* **Task**:
Transcribe exactly the line containing "green brick A7:A9" and the remaining lines of the listing below, through the very last.

* **Available records**:
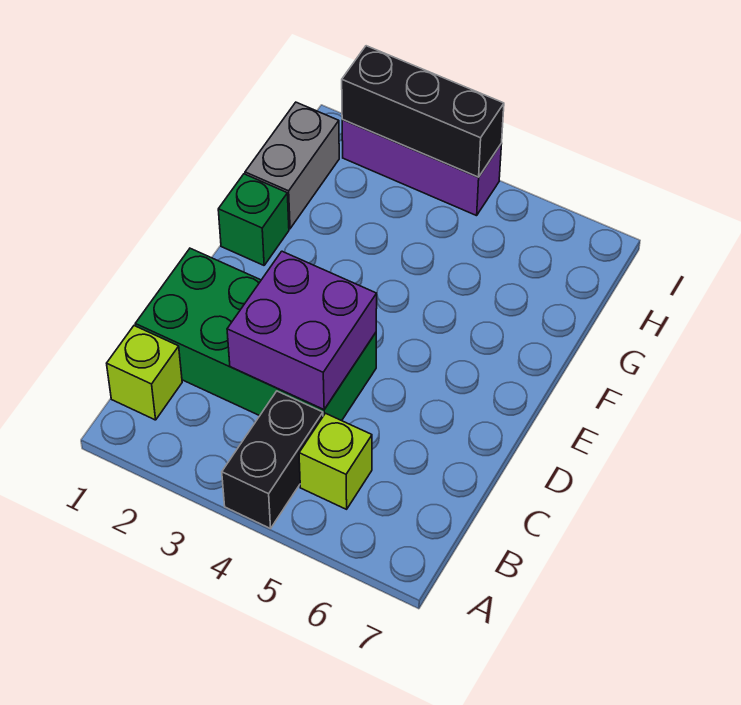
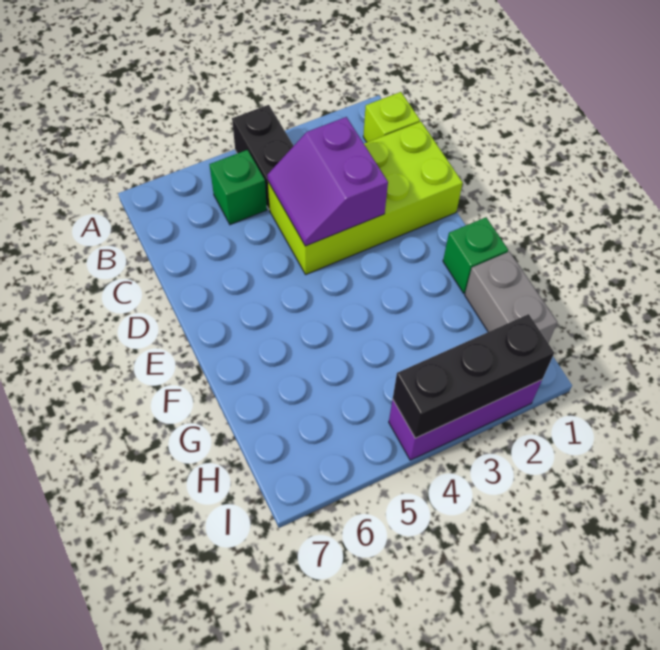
lime brick B5 level 1 -> green brick B5 level 1
green brick C1:D4 level 1 -> lime brick C1:D4 level 1
purple brick C3:D4 level 2 -> purple slope C3:D4 level 2 top 3

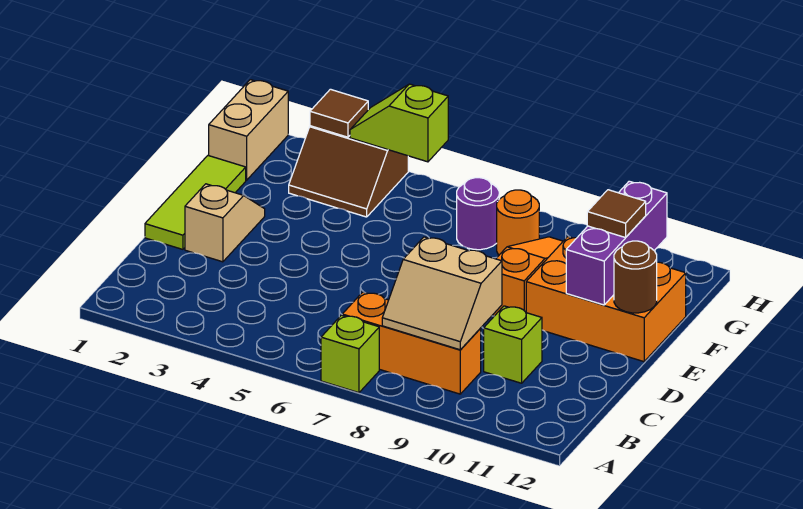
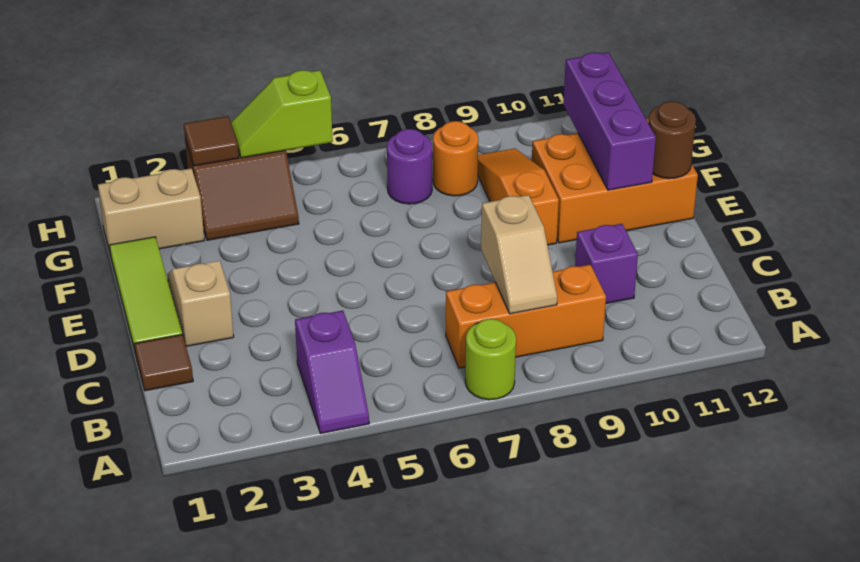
none -> purple slope A4:B4 level 1 top B
lime brick A7 level 1 -> lime round brick A7 level 1
tan slope B8:C9 level 2 top C -> tan slope B8:C8 level 2 top C
lime brick C10 level 1 -> purple brick C10 level 1
brown tile F11 level 3 -> brown tile C1 level 1
tan brick G1:H1 level 1 -> tan brick G1:G2 level 1

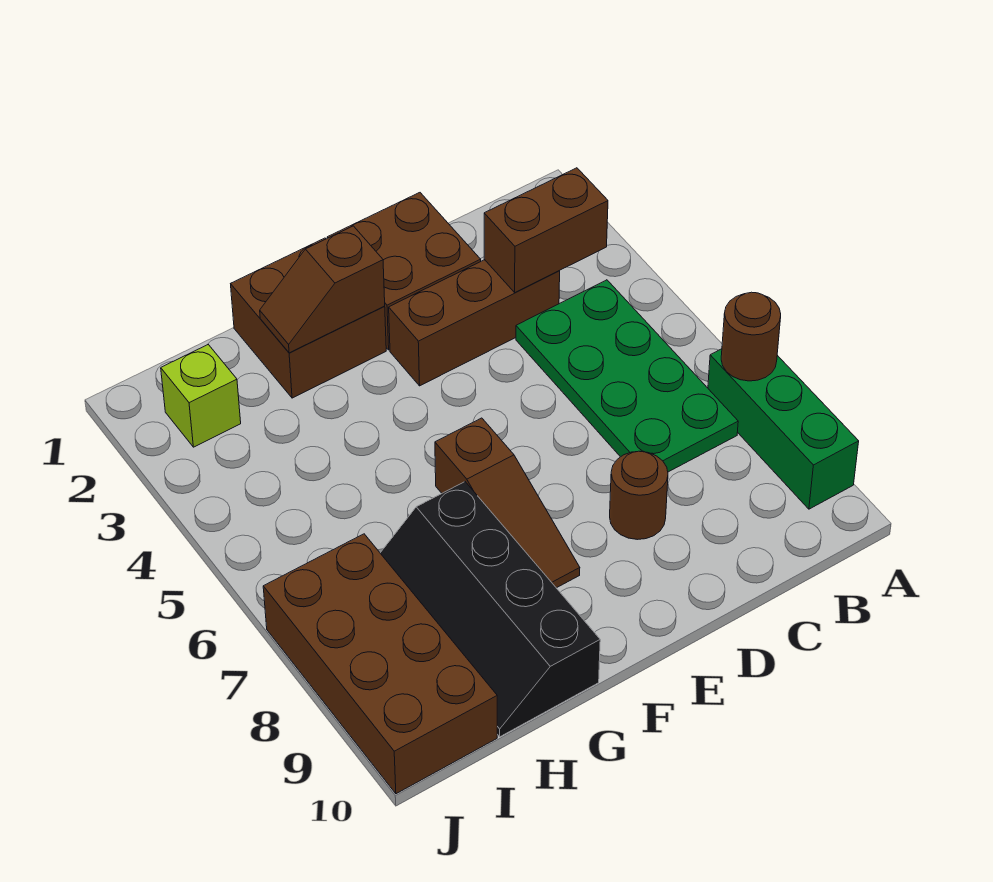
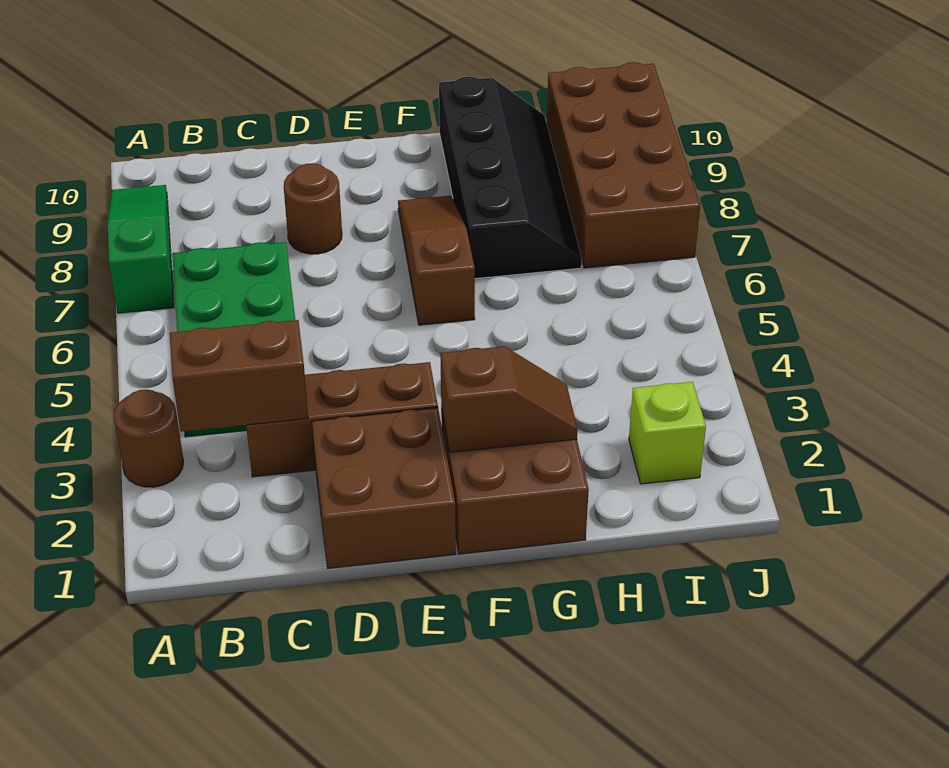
green brick A7:A9 level 1 -> green slope A7:A9 level 1 top 7
brown round brick A7 level 2 -> brown round brick A3 level 1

* **Your solution**:
green brick A7:A9 level 1 -> green slope A7:A9 level 1 top 7
brown round brick A7 level 2 -> brown round brick A3 level 1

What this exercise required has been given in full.